WHAT TO WORK ON
Set down exactly the lines from the one containing "turquoise traffic cone" through the end of the records below, both included, and nothing else.

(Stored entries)
◇ ◇ ◇

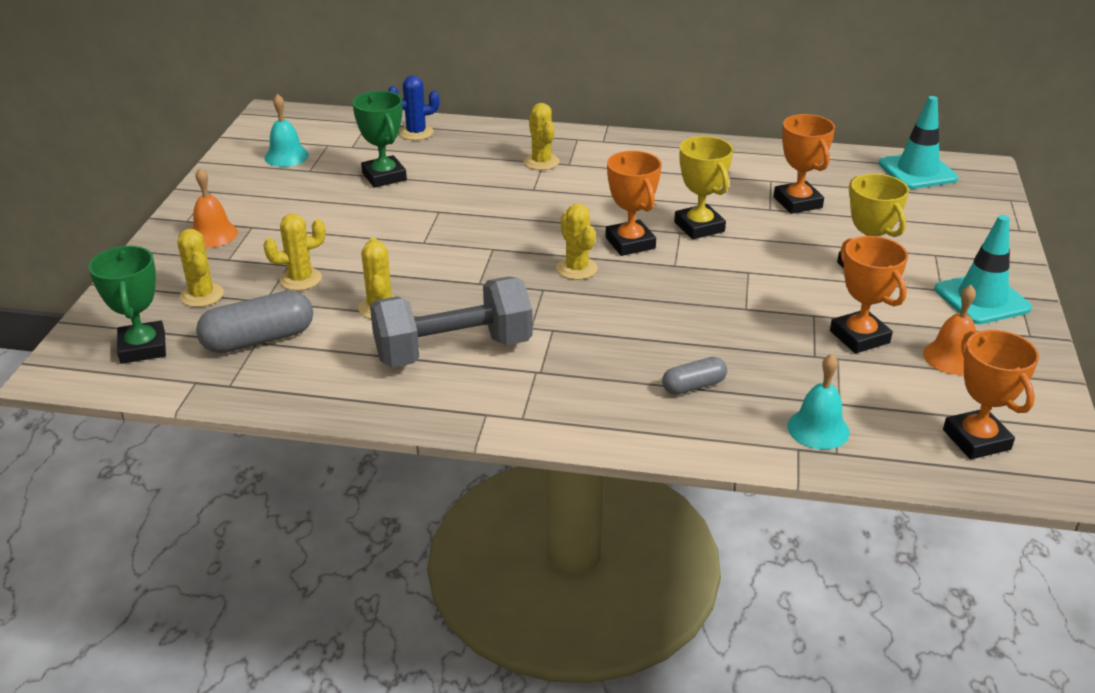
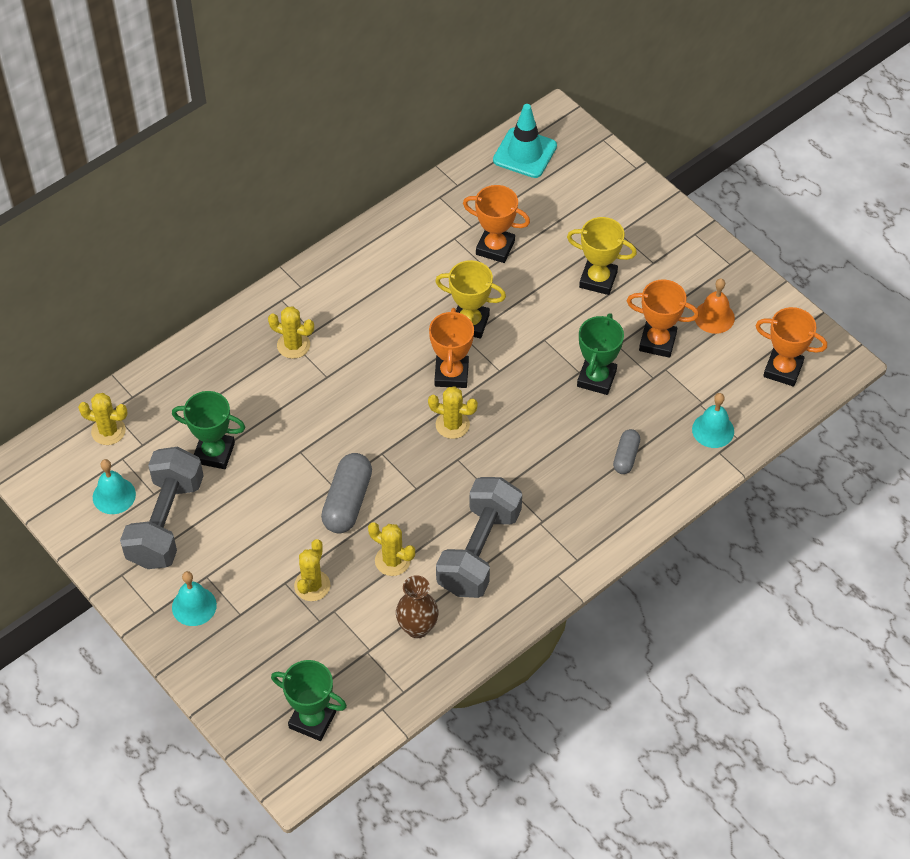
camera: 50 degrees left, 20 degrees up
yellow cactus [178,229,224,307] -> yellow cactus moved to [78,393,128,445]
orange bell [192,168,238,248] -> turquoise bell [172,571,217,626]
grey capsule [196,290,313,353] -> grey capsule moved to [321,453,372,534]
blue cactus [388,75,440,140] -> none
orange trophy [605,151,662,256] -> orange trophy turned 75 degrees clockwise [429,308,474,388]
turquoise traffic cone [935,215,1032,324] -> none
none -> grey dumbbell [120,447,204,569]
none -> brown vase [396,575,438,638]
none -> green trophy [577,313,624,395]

◇ ◇ ◇

RESPONSE BOX
turquoise traffic cone [935,215,1032,324] -> none
none -> grey dumbbell [120,447,204,569]
none -> brown vase [396,575,438,638]
none -> green trophy [577,313,624,395]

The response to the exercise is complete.